[Records from a dataset]
◆ ◆ ◆

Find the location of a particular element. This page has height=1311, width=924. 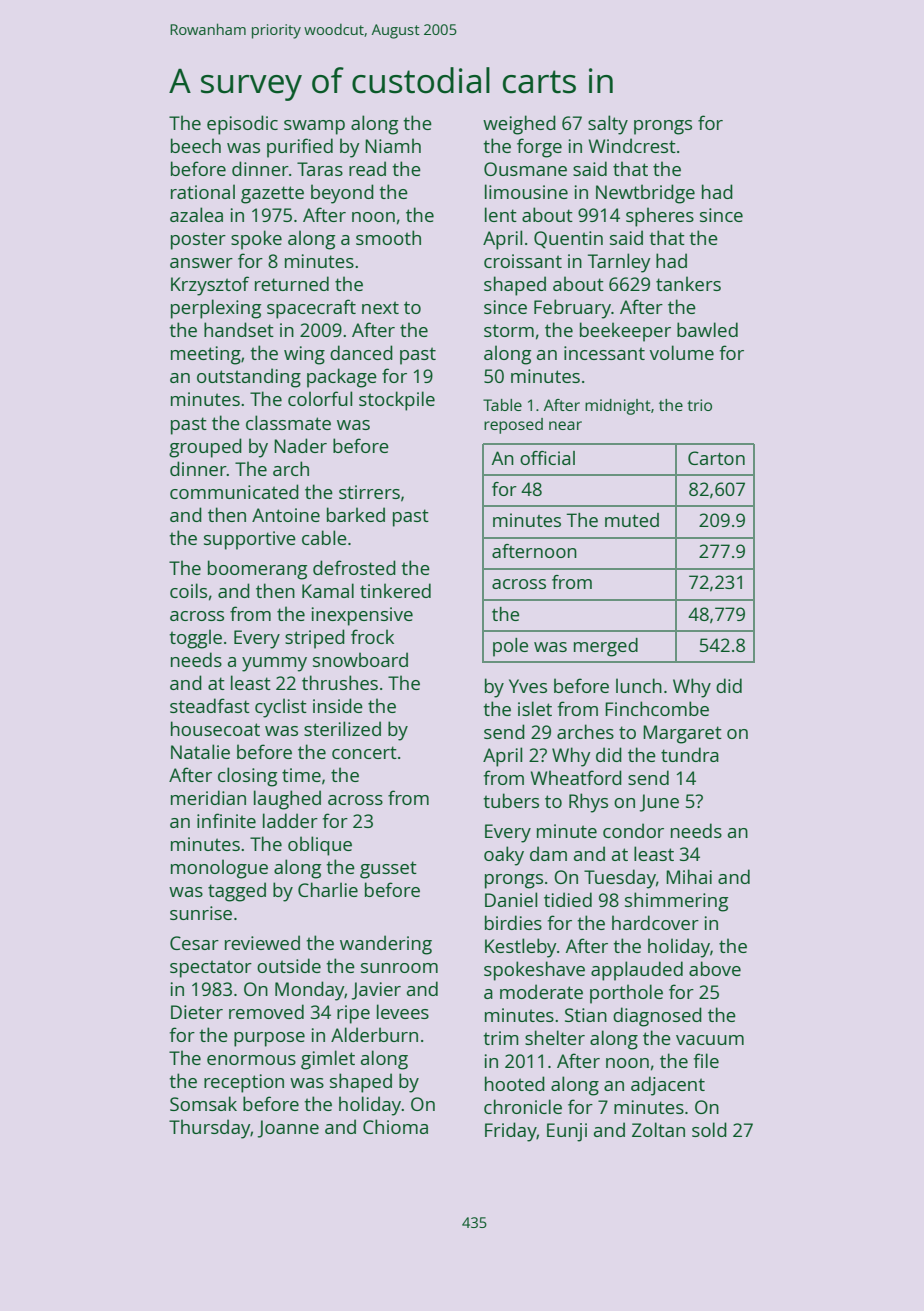

Joanne is located at coordinates (288, 1129).
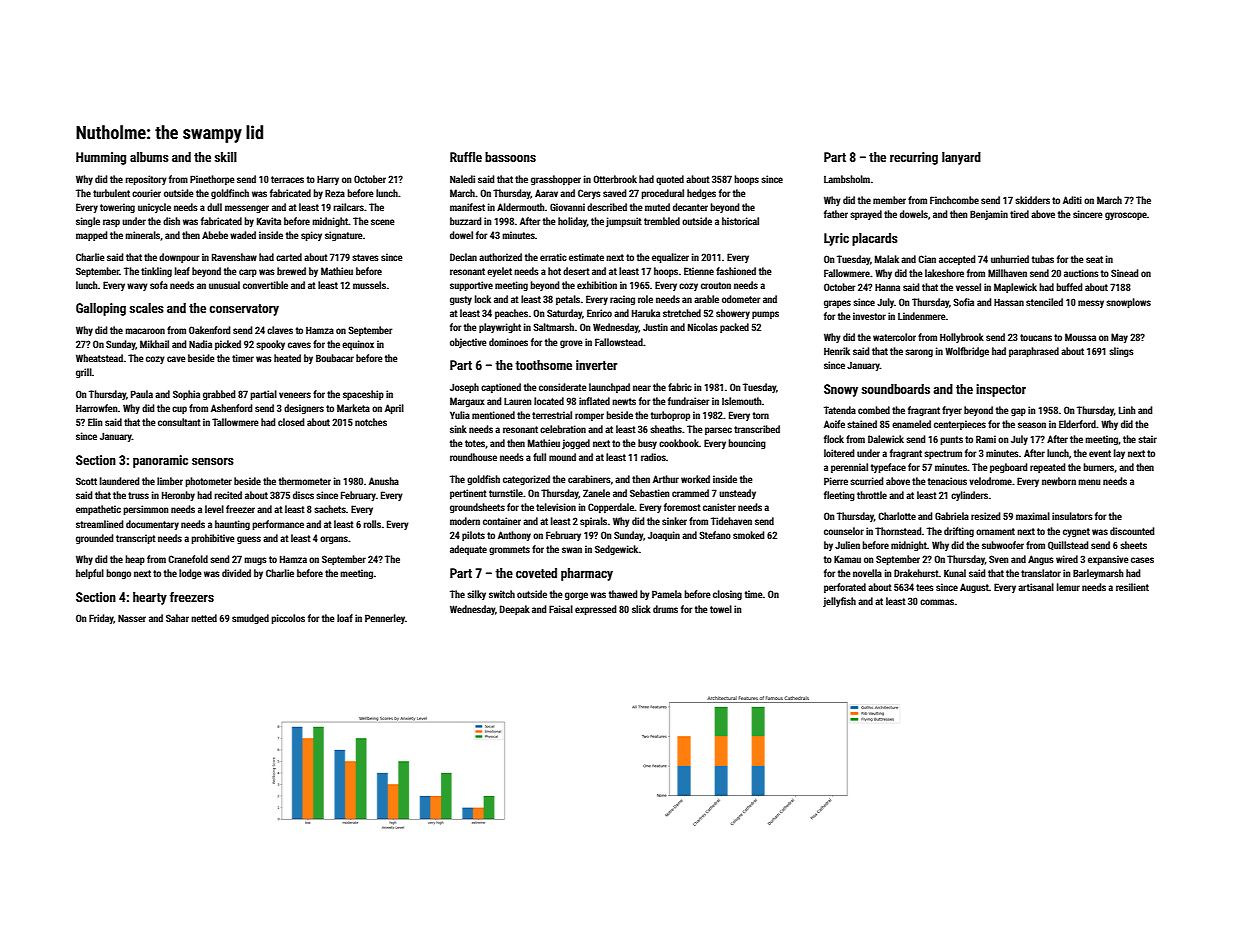 The image size is (1233, 952). What do you see at coordinates (250, 619) in the image?
I see `smudged` at bounding box center [250, 619].
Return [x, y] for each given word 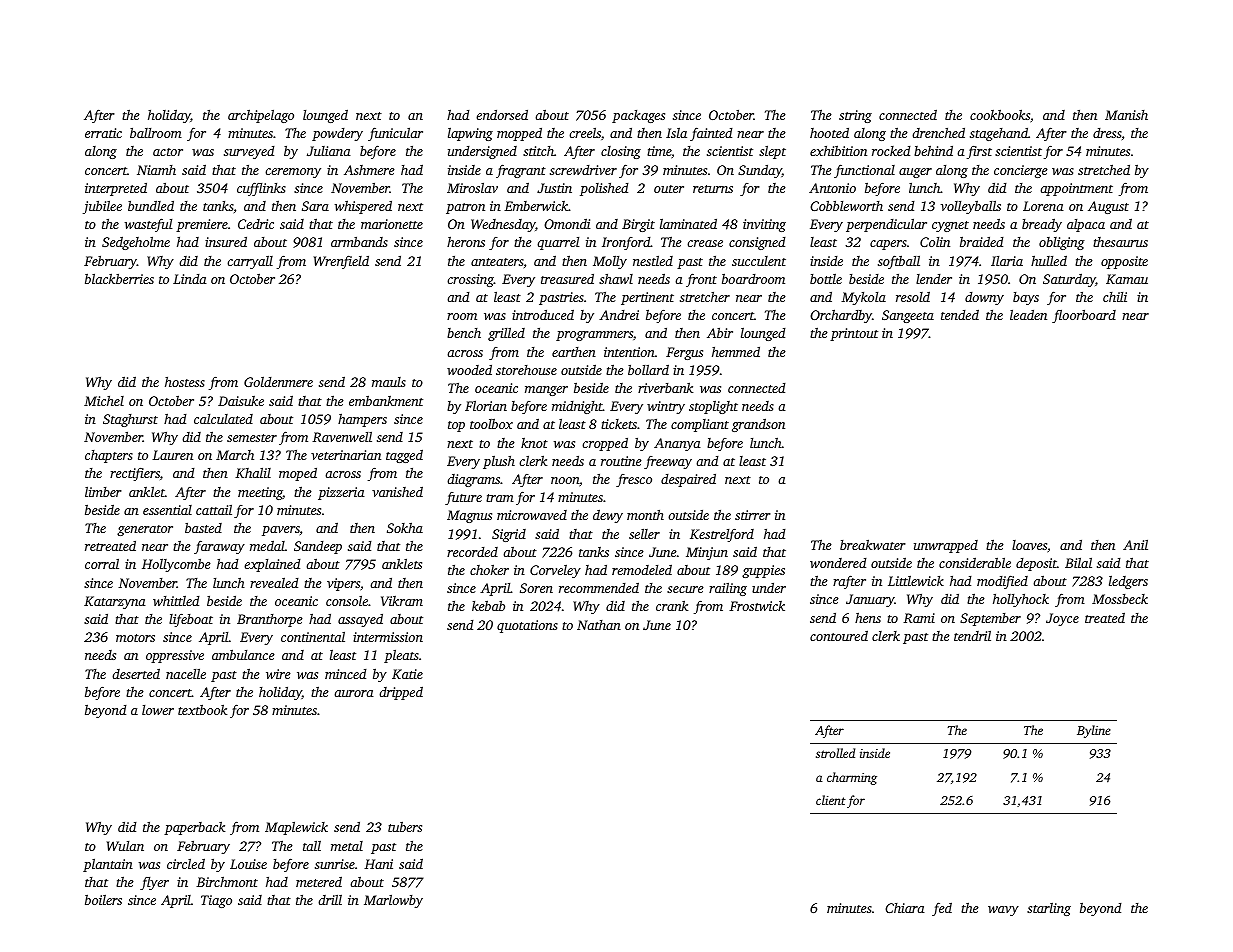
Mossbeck [1120, 599]
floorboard [1084, 316]
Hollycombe [176, 565]
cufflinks [261, 189]
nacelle [186, 673]
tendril [972, 635]
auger [915, 173]
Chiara [905, 908]
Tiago [216, 901]
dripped [401, 693]
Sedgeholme [136, 243]
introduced [543, 314]
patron [465, 208]
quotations [527, 626]
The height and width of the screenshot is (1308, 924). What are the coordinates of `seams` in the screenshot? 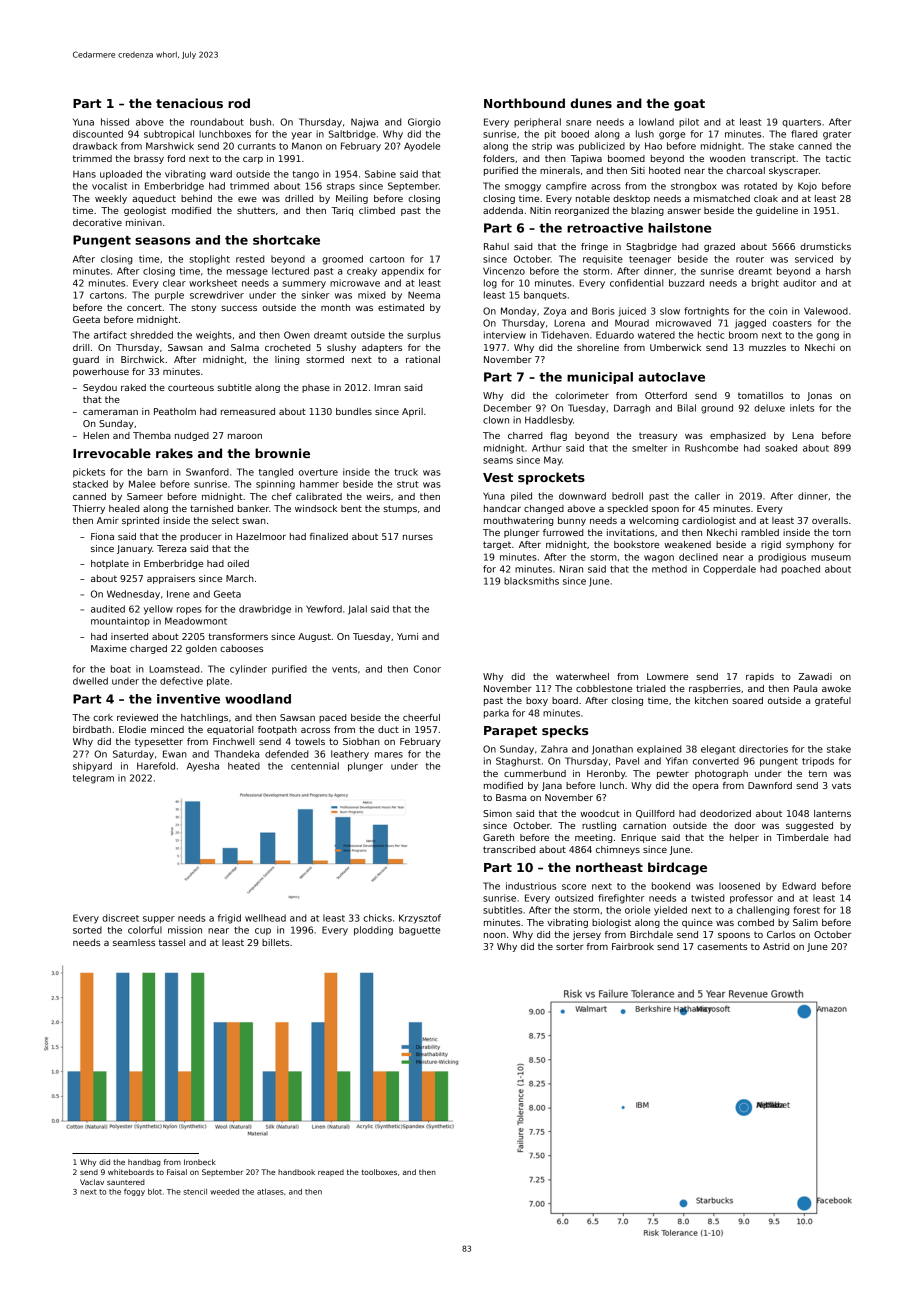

◆ ◆ ◆

▶ **What to work on**
Recast every line of the records above as a JSON list of strings, one string per line, skipping blank lines. Leave the pictures out.

▶ **Correct result**
[
  "Find the location of a particular element. This page has height=1311, width=924. ",
  "Joanne is located at coordinates (288, 1129).",
  " The image size is (1233, 952). What do you see at coordinates (250, 619) in the image?",
  "I see `smudged` at bounding box center [250, 619].",
  "Return [x, y] for each given word ",
  "Mossbeck [1120, 599]",
  "floorboard [1084, 316]",
  "Hollycombe [176, 565]",
  "cufflinks [261, 189]",
  "nacelle [186, 673]",
  "tendril [972, 635]",
  "auger [915, 173]",
  "Chiara [905, 908]",
  "Tiago [216, 901]",
  "dripped [401, 693]",
  "Sedgeholme [136, 243]",
  "introduced [543, 314]",
  "patron [465, 208]",
  "quotations [527, 626]",
  "The height and width of the screenshot is (1308, 924). What are the coordinates of `seams` in the screenshot? "
]